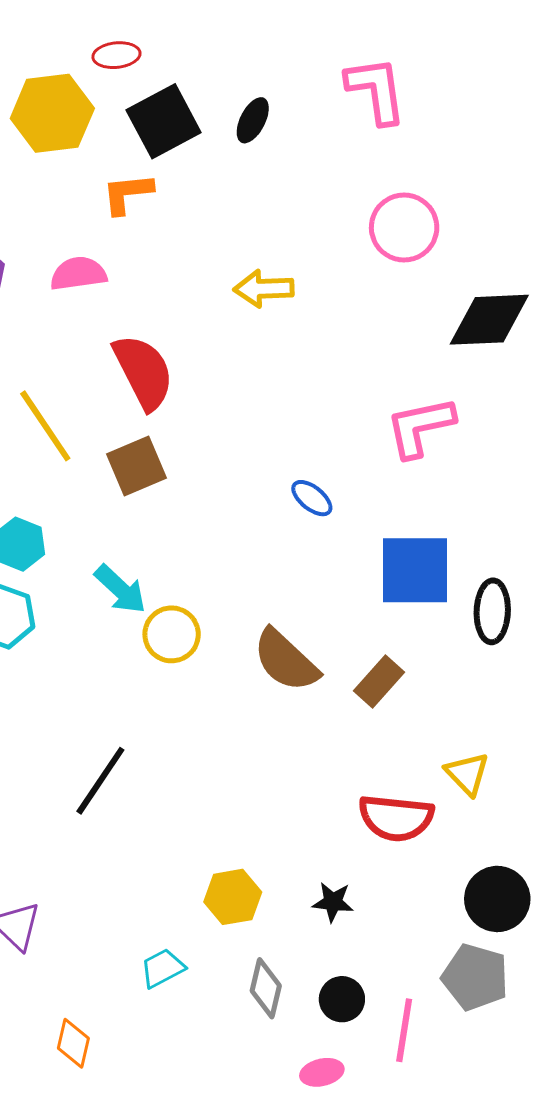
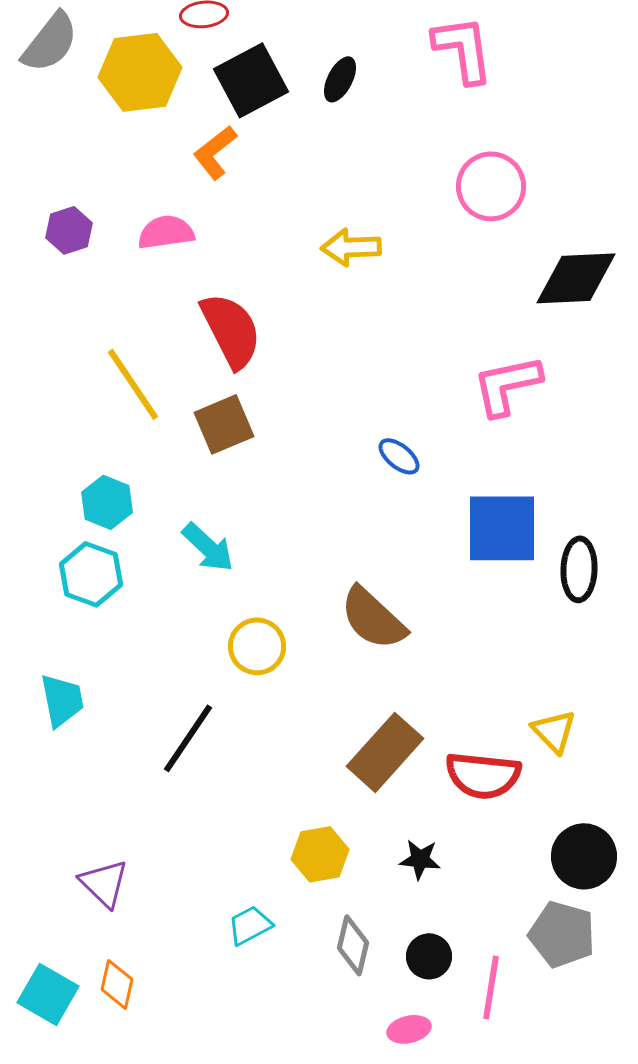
orange L-shape: (127, 193) -> (215, 152), turned -32
yellow circle: (172, 634) -> (257, 646), moved
brown rectangle: (379, 682) -> (385, 752), moved, size x1.5
orange diamond: (73, 1043) -> (117, 984), moved

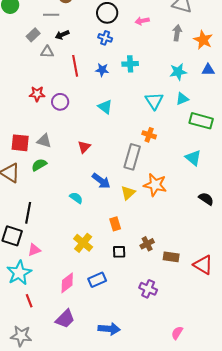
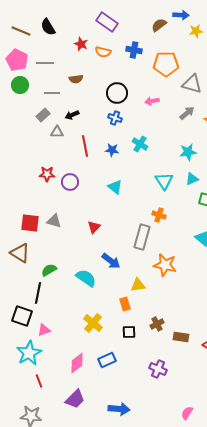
gray line: (51, 15) -> (52, 93), moved
gray arrow: (177, 33) -> (187, 113), turned 42
cyan cross: (130, 64) -> (140, 144), turned 35
green semicircle: (39, 165) -> (49, 270), moved
yellow triangle: (128, 193) -> (138, 285), moved, turned 35
cyan semicircle: (76, 198) -> (86, 278), size x1.5

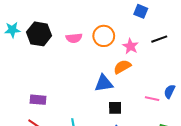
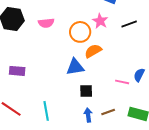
orange circle: (104, 36) -> (80, 32), moved
pink star: (130, 46) -> (100, 21), moved
purple rectangle: (38, 100) -> (17, 71), moved

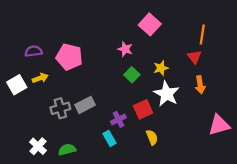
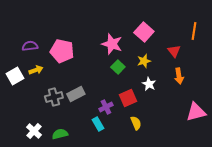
pink square: (150, 24) -> (144, 32), moved
orange line: (202, 35) -> (194, 31), moved
pink star: (125, 49) -> (112, 44), size x1.5
white star: (167, 94) -> (149, 84), size x0.6

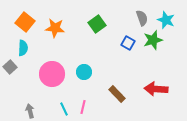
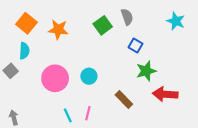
gray semicircle: (142, 18) -> (127, 17), moved
green star: (153, 40) -> (146, 71), moved
gray arrow: (30, 111) -> (14, 117), moved

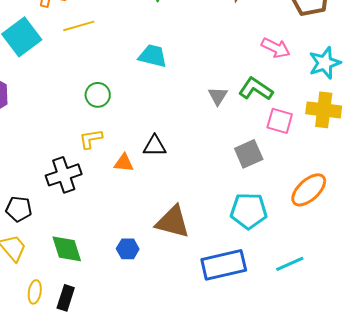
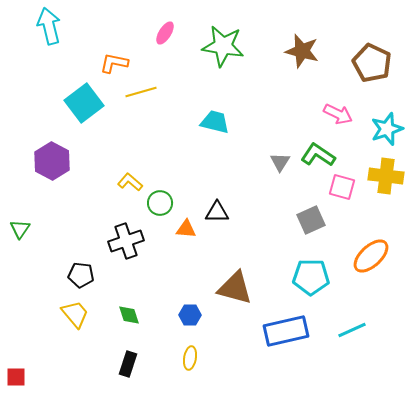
green circle: (98, 95) -> (160, 203), moved
yellow L-shape: (91, 139) -> (130, 182), moved, turned 50
green diamond: (67, 249) -> (129, 315), size x0.7
yellow ellipse: (35, 292) -> (190, 358), moved

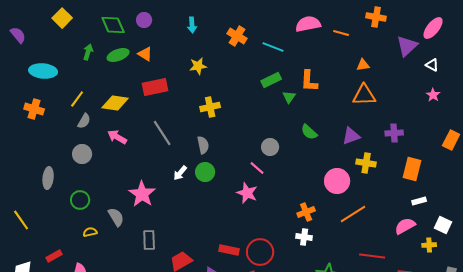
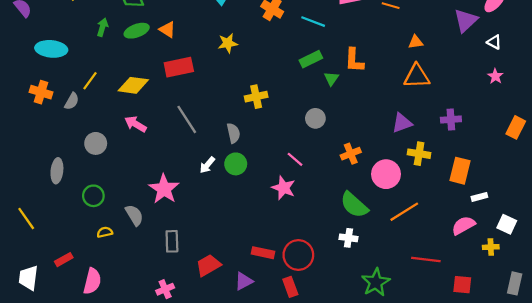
yellow cross: (210, 107) -> (256, 97), moved
gray semicircle: (84, 121) -> (72, 101), moved
green semicircle: (309, 132) -> (354, 205), moved, size x1.5
gray circle: (270, 147) -> (315, 118), moved
orange rectangle: (412, 169) -> (460, 171), moved
orange cross: (306, 212) -> (351, 154), moved

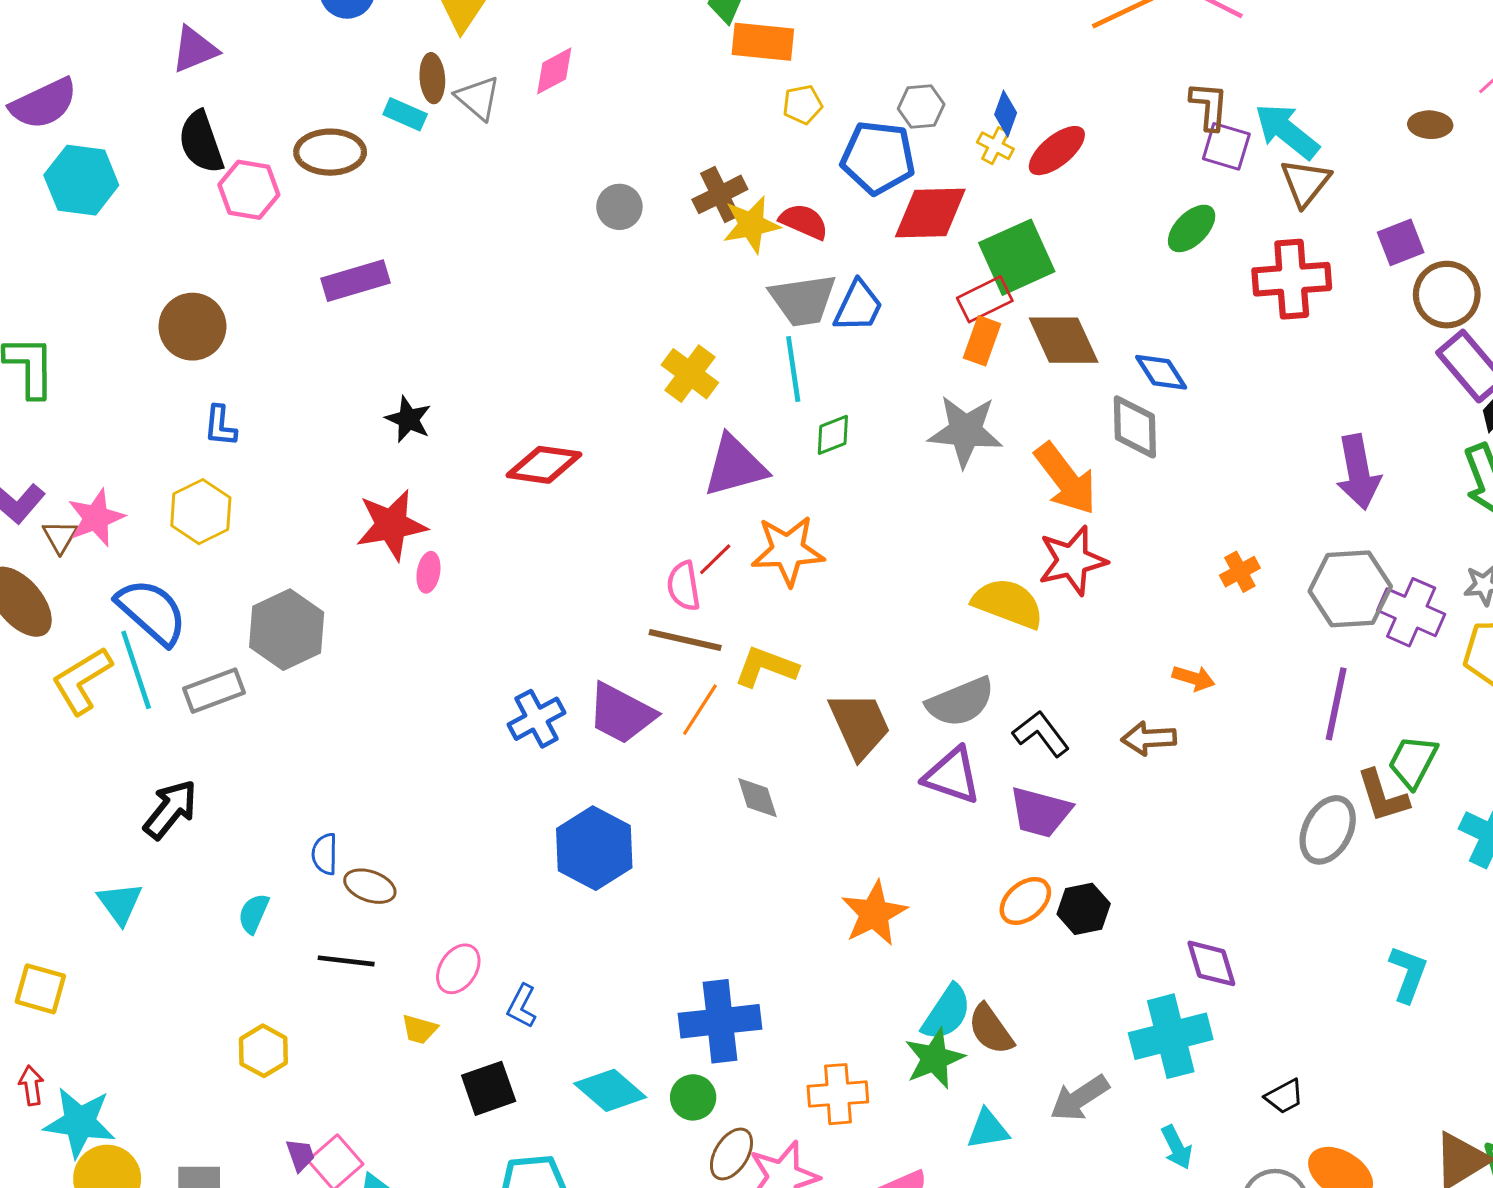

What the task asks - Would you print the material exactly once more, without any of its pictures?

Solution to this task -
orange L-shape: (127, 193) -> (215, 152), turned -32
yellow circle: (172, 634) -> (257, 646), moved
brown rectangle: (379, 682) -> (385, 752), moved, size x1.5
orange diamond: (73, 1043) -> (117, 984), moved

gray line: (51, 15) -> (52, 93), moved
gray arrow: (177, 33) -> (187, 113), turned 42
cyan cross: (130, 64) -> (140, 144), turned 35
green semicircle: (39, 165) -> (49, 270), moved
yellow triangle: (128, 193) -> (138, 285), moved, turned 35
cyan semicircle: (76, 198) -> (86, 278), size x1.5

orange circle: (104, 36) -> (80, 32), moved
pink star: (130, 46) -> (100, 21), moved
purple rectangle: (38, 100) -> (17, 71), moved

pink square: (150, 24) -> (144, 32), moved
orange line: (202, 35) -> (194, 31), moved
pink star: (125, 49) -> (112, 44), size x1.5
white star: (167, 94) -> (149, 84), size x0.6

gray semicircle: (142, 18) -> (127, 17), moved
green star: (153, 40) -> (146, 71), moved
gray arrow: (30, 111) -> (14, 117), moved

green circle: (98, 95) -> (160, 203), moved
yellow L-shape: (91, 139) -> (130, 182), moved, turned 50
green diamond: (67, 249) -> (129, 315), size x0.7
yellow ellipse: (35, 292) -> (190, 358), moved

yellow cross: (210, 107) -> (256, 97), moved
gray semicircle: (84, 121) -> (72, 101), moved
green semicircle: (309, 132) -> (354, 205), moved, size x1.5
gray circle: (270, 147) -> (315, 118), moved
orange rectangle: (412, 169) -> (460, 171), moved
orange cross: (306, 212) -> (351, 154), moved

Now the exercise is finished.